**Supplied information**

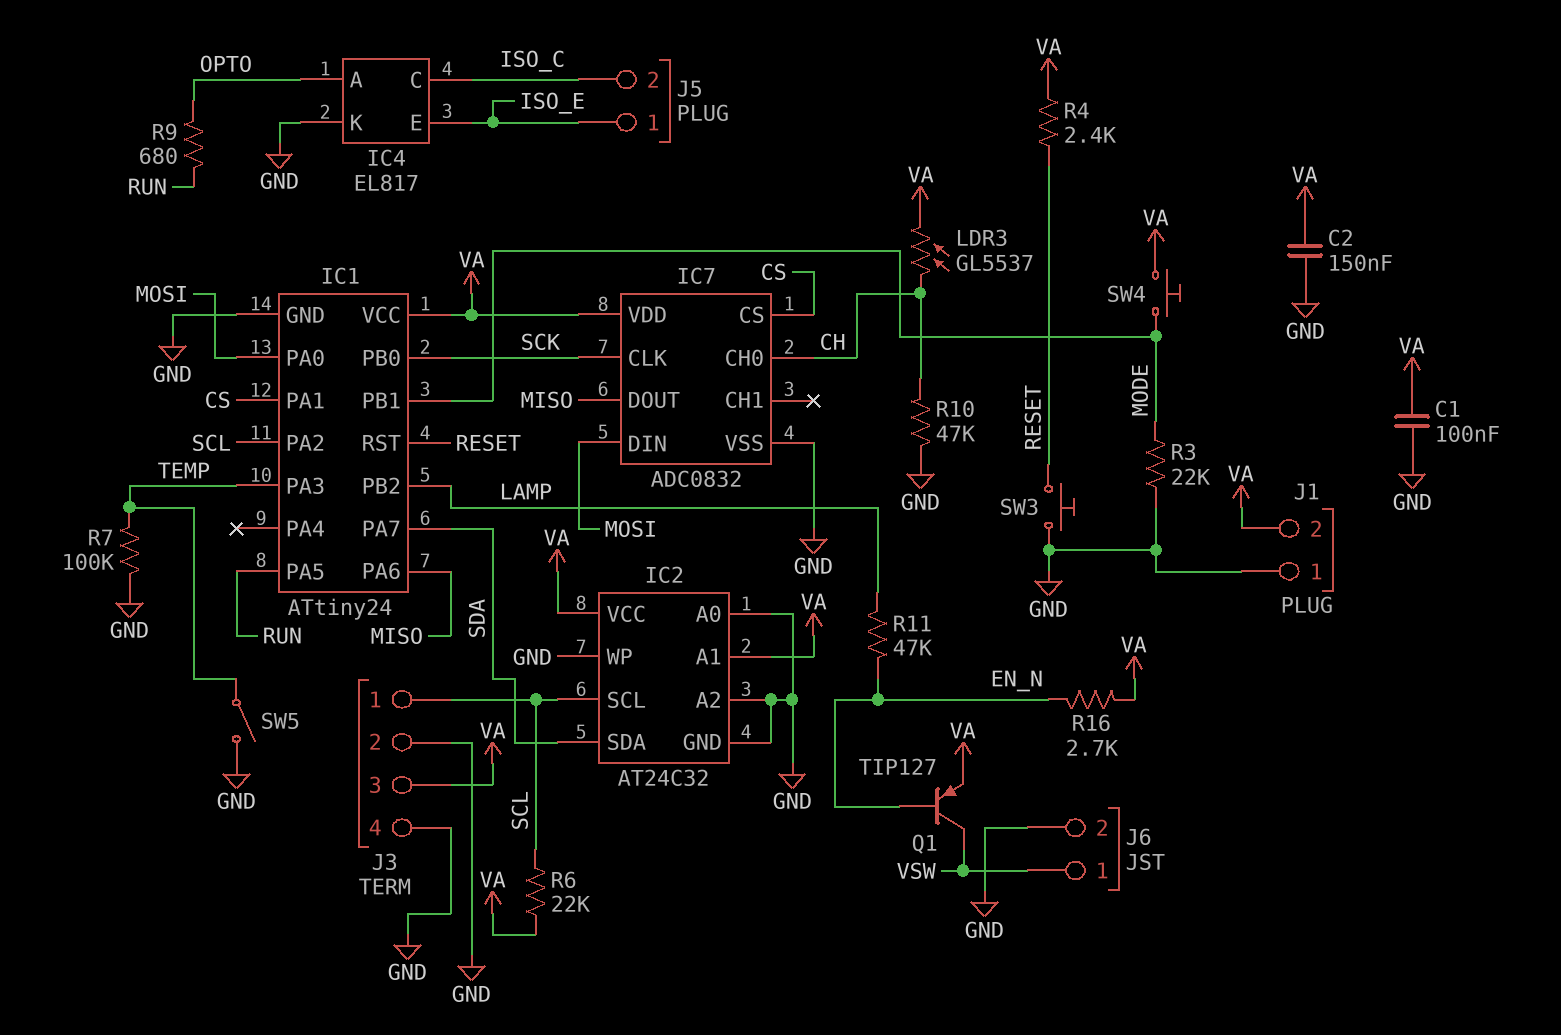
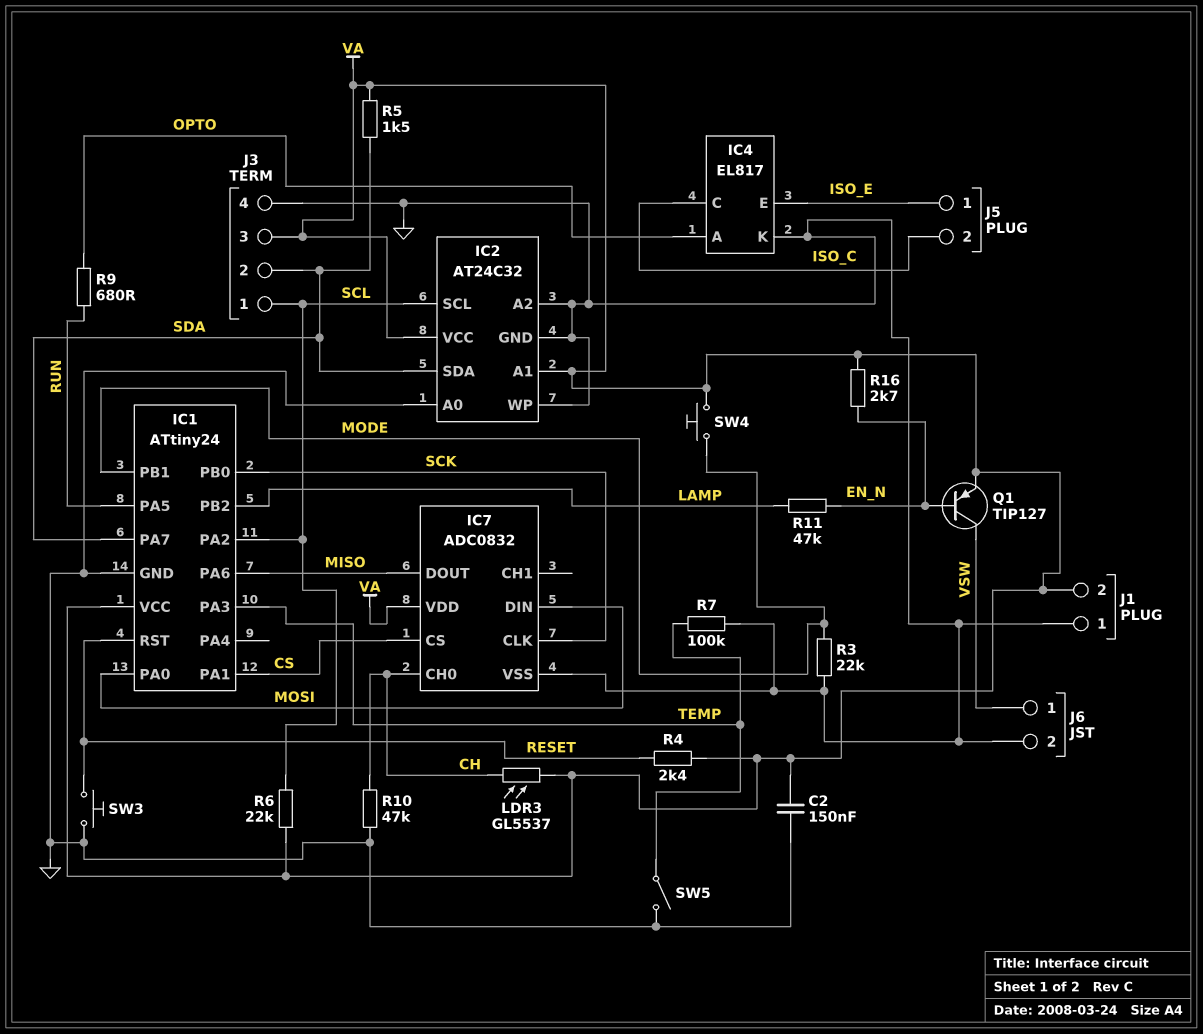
C1: 100nF (GND, VA) -> none
J3 pin 2: GND -> SDA
R5: none -> 1.5k (SDA, VA)

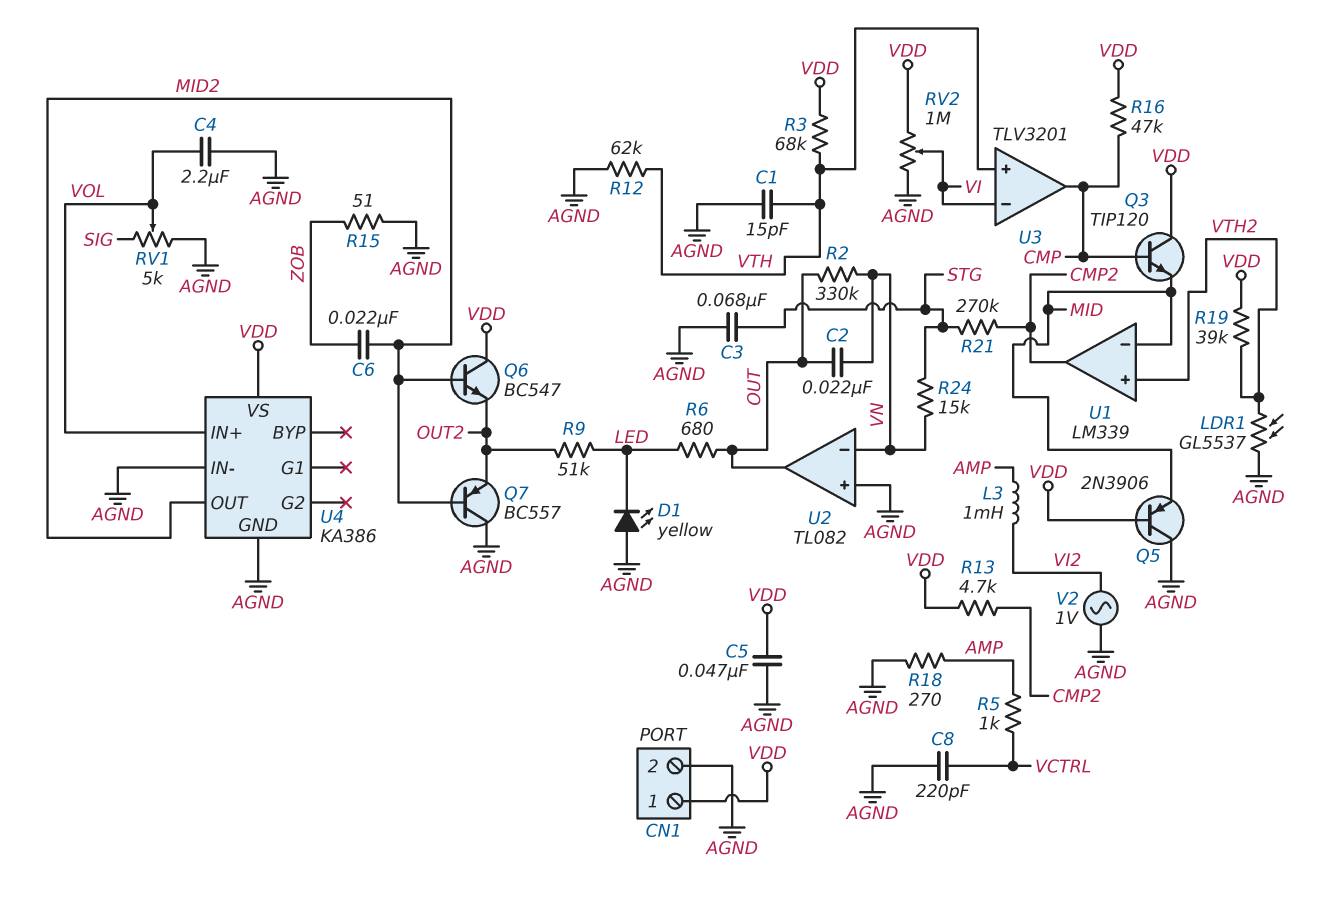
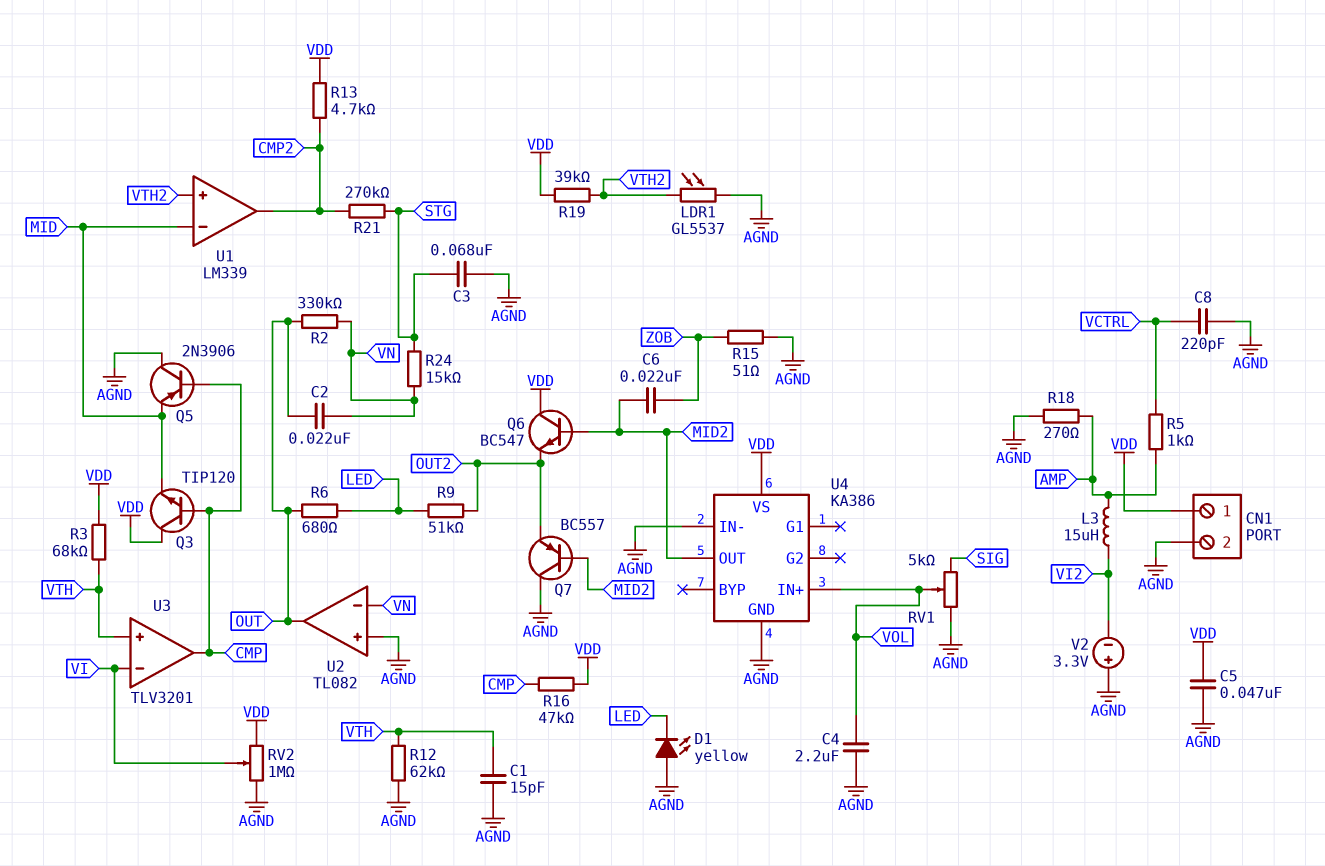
L3: 1mH (AMP, VI2) -> 15uH (AMP, VI2)
Q5: PNP 2N3906 (B VDD, C AGND, E MID) -> PNP 2N3906 (B CMP, C AGND, E MID)
V2: AC 1V (AGND, VI2) -> 3.3V (plus AGND, minus VI2)

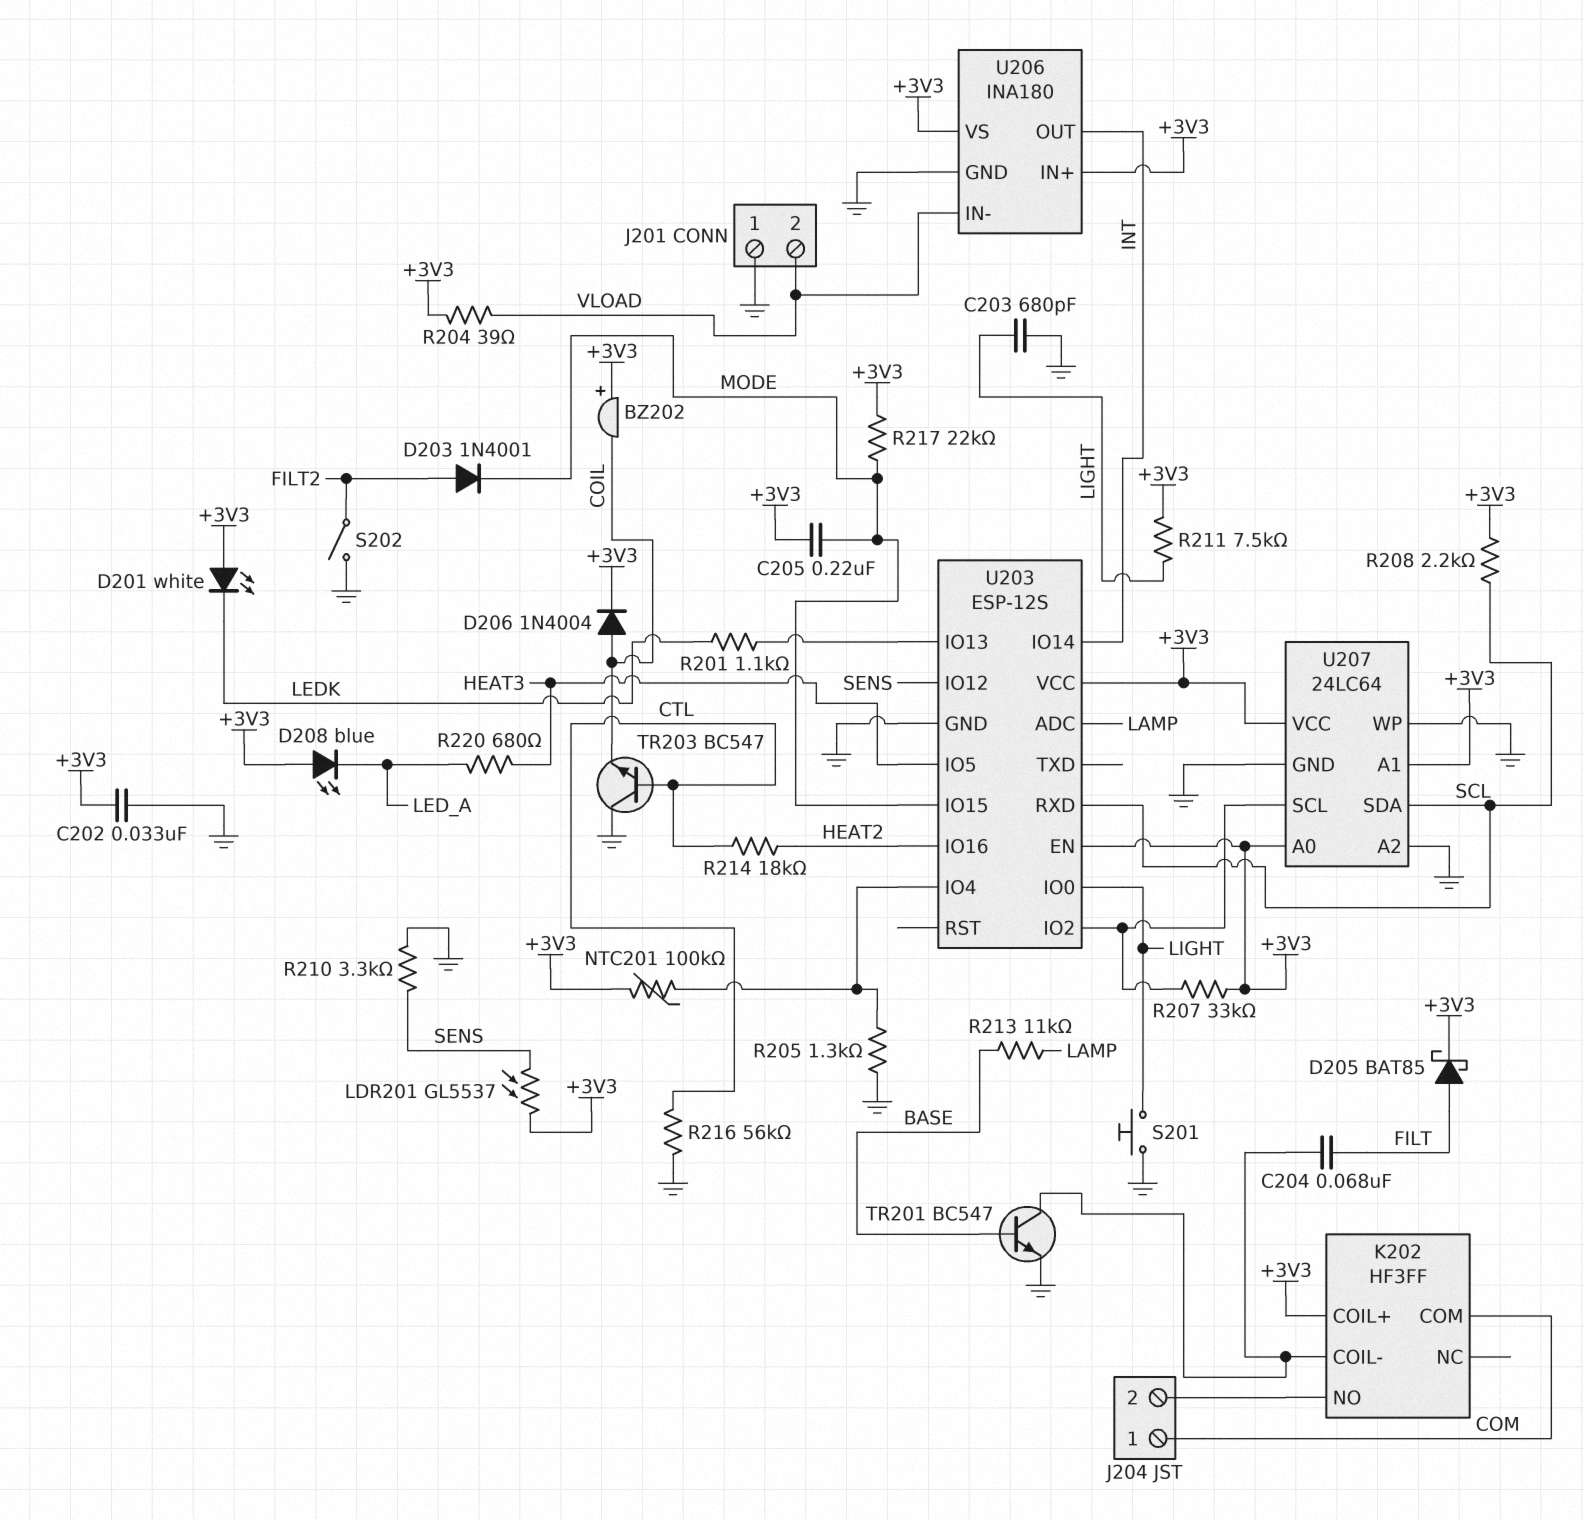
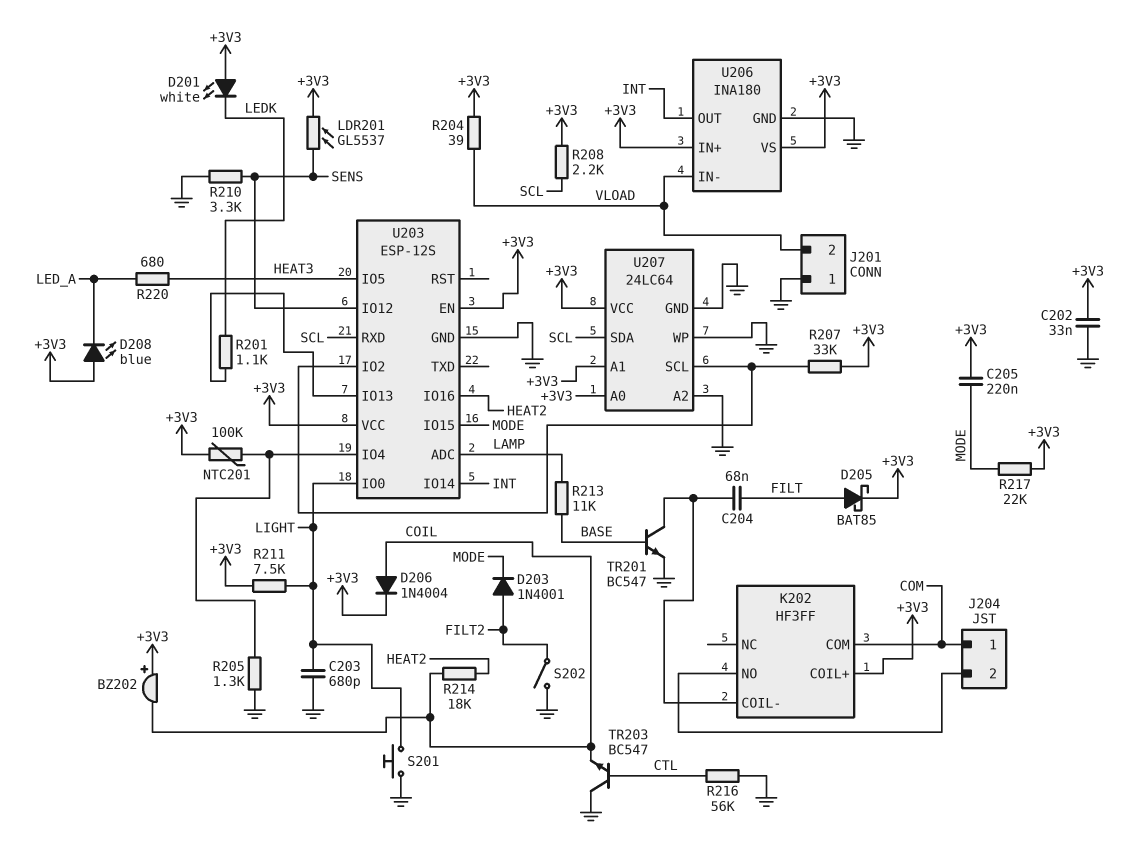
R214: 18k (CTL, HEAT2) -> 18k (COIL, HEAT2)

**Exercise**
Once you find the line that contains "Q5: PNP 2N3906", give it again along with every later line through the end of the data, word for word, minus the pictures.

**Written response**
Q5: PNP 2N3906 (B VDD, C AGND, E MID) -> PNP 2N3906 (B CMP, C AGND, E MID)
V2: AC 1V (AGND, VI2) -> 3.3V (plus AGND, minus VI2)

R214: 18k (CTL, HEAT2) -> 18k (COIL, HEAT2)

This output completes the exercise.